SUPPLIED DATA START

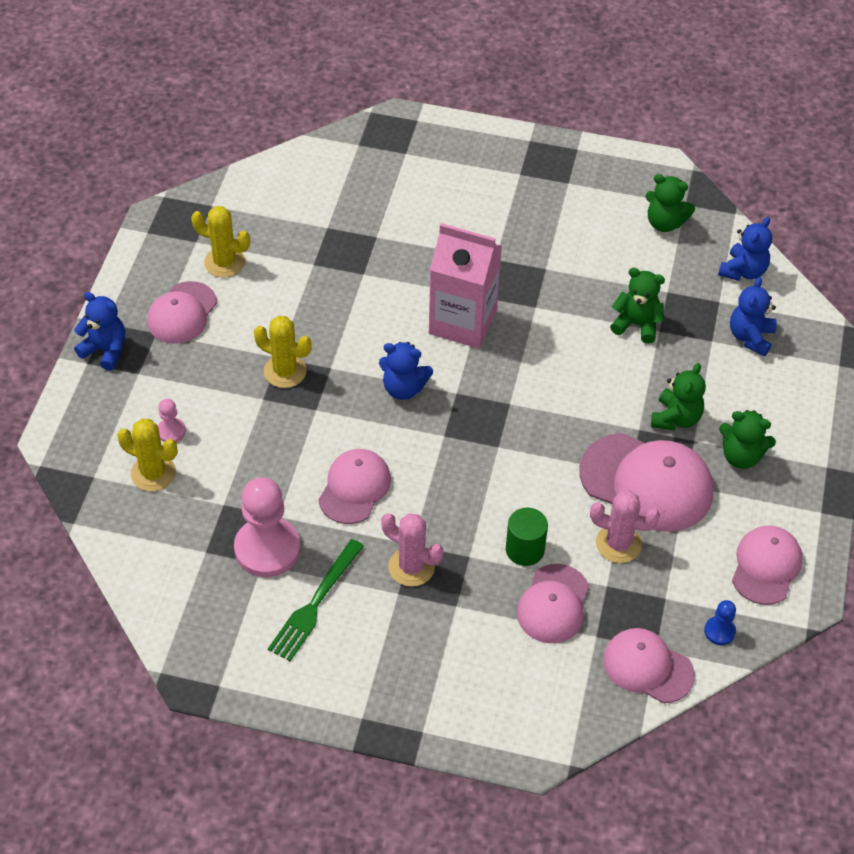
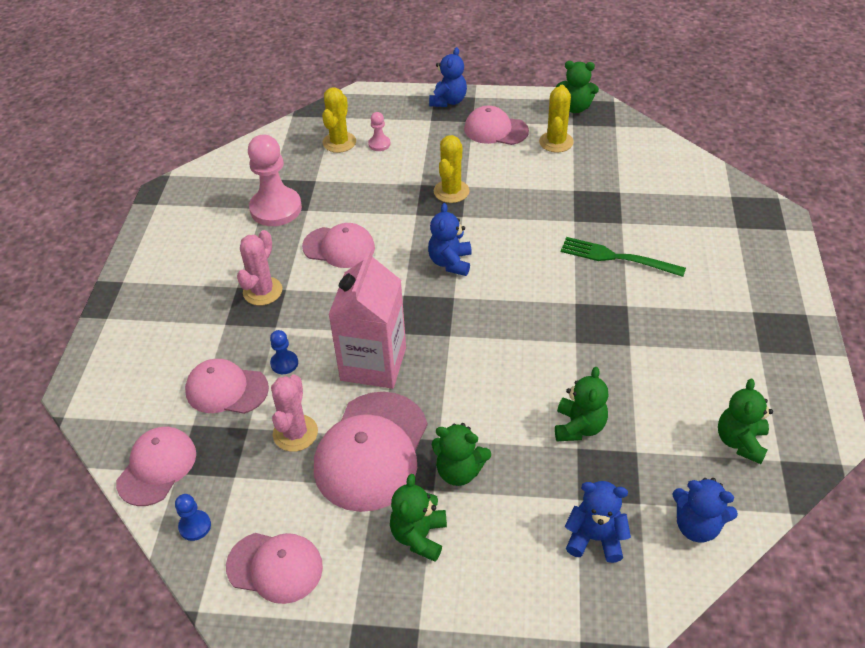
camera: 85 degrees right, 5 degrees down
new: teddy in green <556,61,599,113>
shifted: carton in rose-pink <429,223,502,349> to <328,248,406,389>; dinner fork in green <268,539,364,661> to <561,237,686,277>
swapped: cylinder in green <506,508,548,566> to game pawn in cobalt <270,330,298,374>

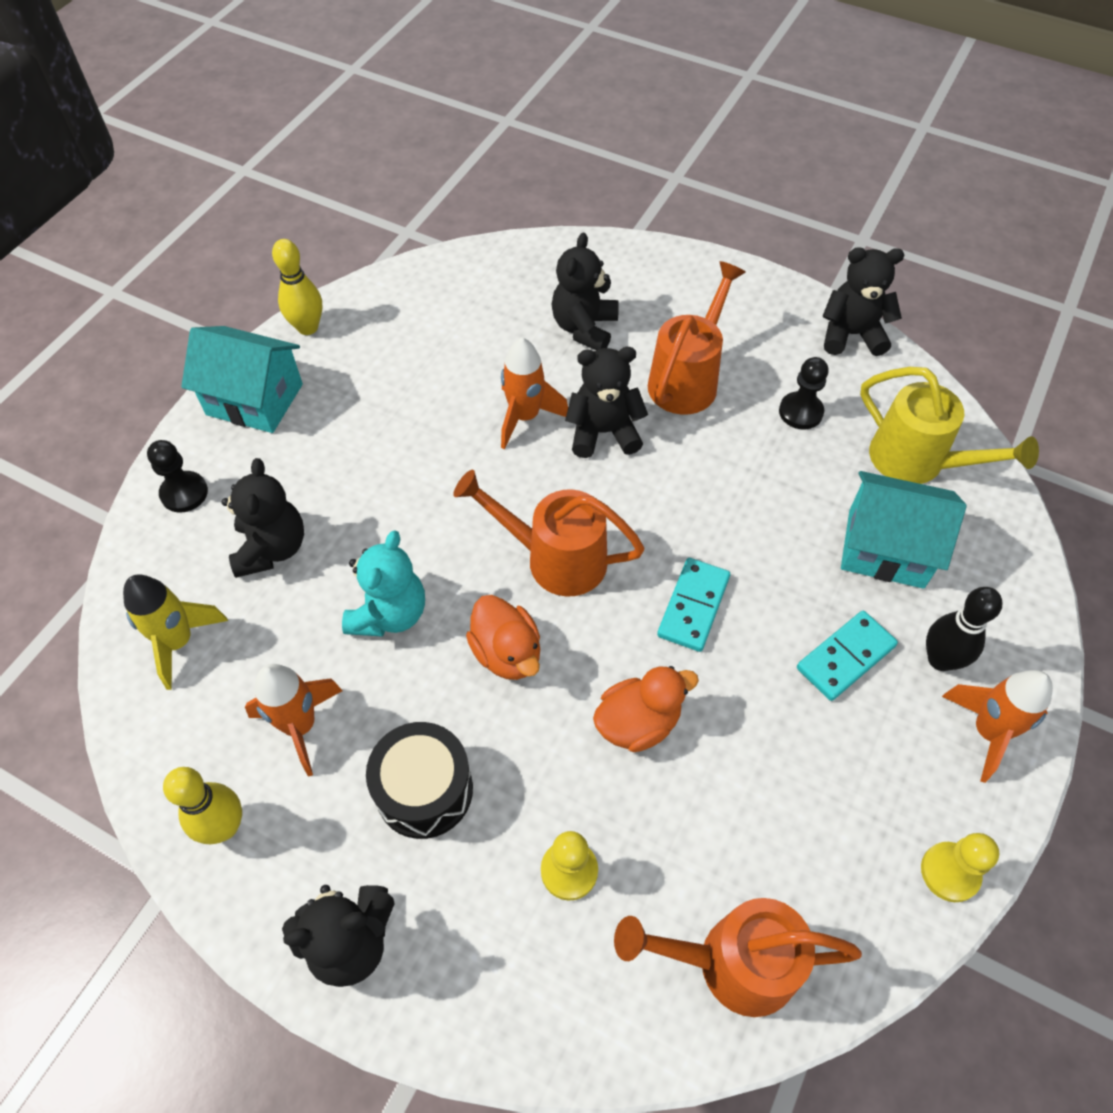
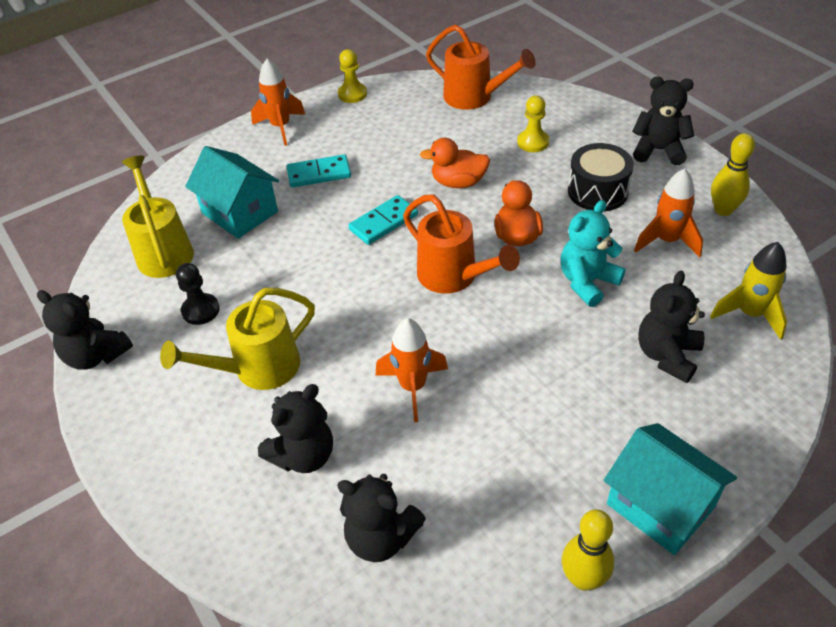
camera: 150 degrees left, 10 degrees down
gone: game pawn in ebony <147,440,208,513>; tenpin in ebony <926,587,1003,671>
shifted: teddy in ebony <565,347,648,458> to <337,474,426,562>
repainted: sprinkling can in orange-coloured <648,261,746,415> to sprinkling can in golden <160,288,315,390>

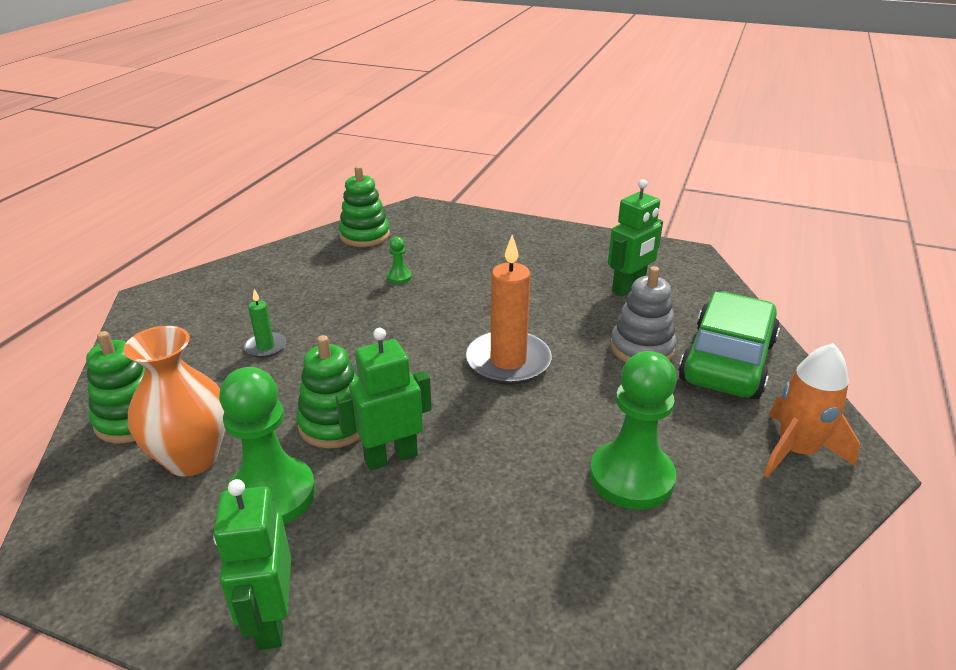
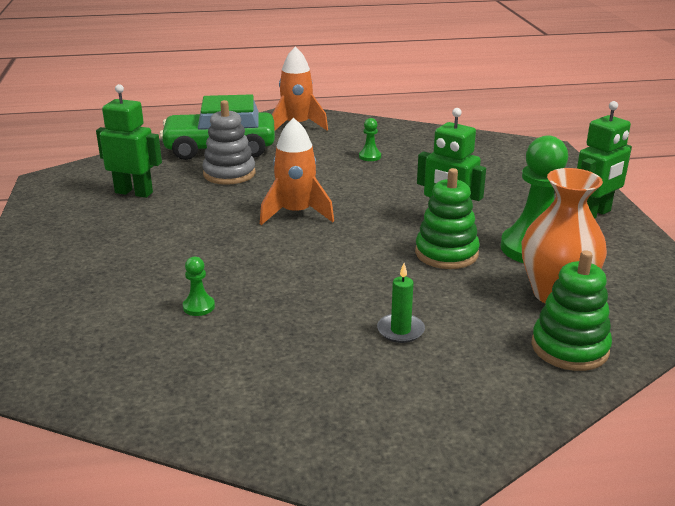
camera: 120 degrees left, 5 degrees down
gone: ring stacker in green <339,166,390,247>
swapped: candle in orange-coloured <466,235,552,385> to spaceship in orange-coloured <260,118,334,225>
scaled: game pawn in green <590,351,677,510> = <359,118,381,161> x0.43

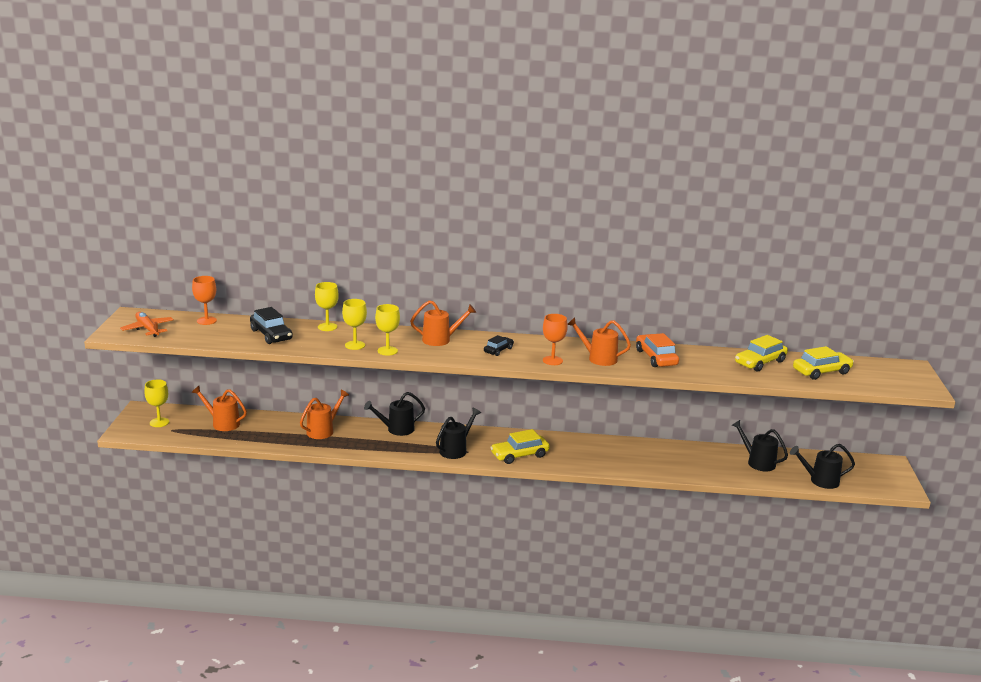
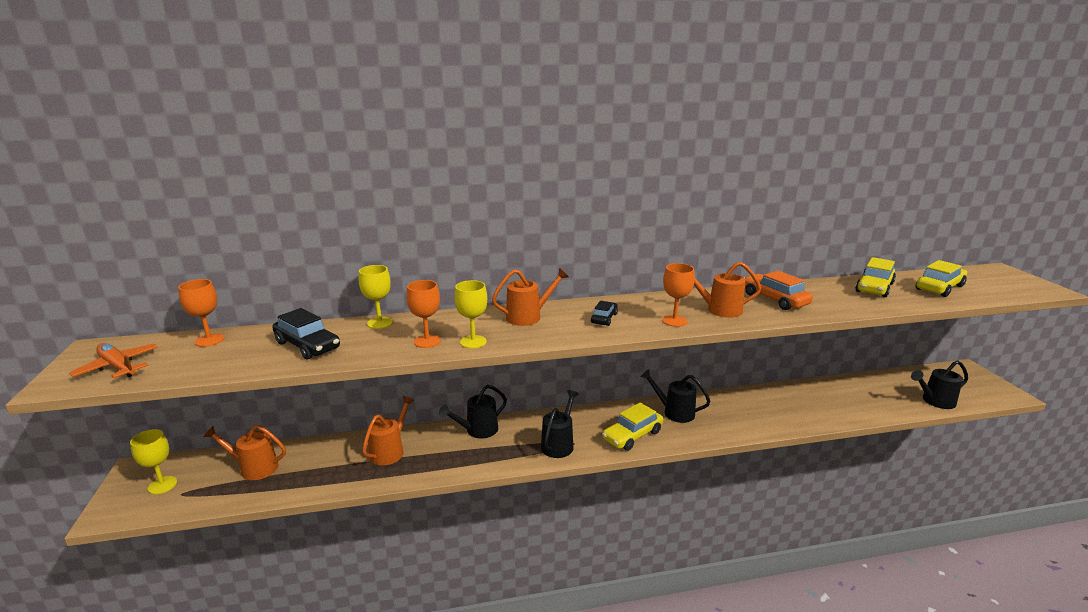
camera: 15 degrees left, 0 degrees up
shifted: sprinkling can in ebony <732,420,788,471> to <641,369,710,423>
repainted: goblet in golden <342,299,367,350> to goblet in orange-coloured <406,280,441,348>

SUPPLIED DATA END

When you reach the line with "new: teddy in green <556,61,599,113>" in the entries above, start copying, and go on word for word to the last line; skip any picture.

new: teddy in green <556,61,599,113>
shifted: carton in rose-pink <429,223,502,349> to <328,248,406,389>; dinner fork in green <268,539,364,661> to <561,237,686,277>
swapped: cylinder in green <506,508,548,566> to game pawn in cobalt <270,330,298,374>

camera: 150 degrees left, 10 degrees down
gone: game pawn in ebony <147,440,208,513>; tenpin in ebony <926,587,1003,671>
shifted: teddy in ebony <565,347,648,458> to <337,474,426,562>
repainted: sprinkling can in orange-coloured <648,261,746,415> to sprinkling can in golden <160,288,315,390>

camera: 120 degrees left, 5 degrees down
gone: ring stacker in green <339,166,390,247>
swapped: candle in orange-coloured <466,235,552,385> to spaceship in orange-coloured <260,118,334,225>
scaled: game pawn in green <590,351,677,510> = <359,118,381,161> x0.43

camera: 15 degrees left, 0 degrees up
shifted: sprinkling can in ebony <732,420,788,471> to <641,369,710,423>
repainted: goblet in golden <342,299,367,350> to goblet in orange-coloured <406,280,441,348>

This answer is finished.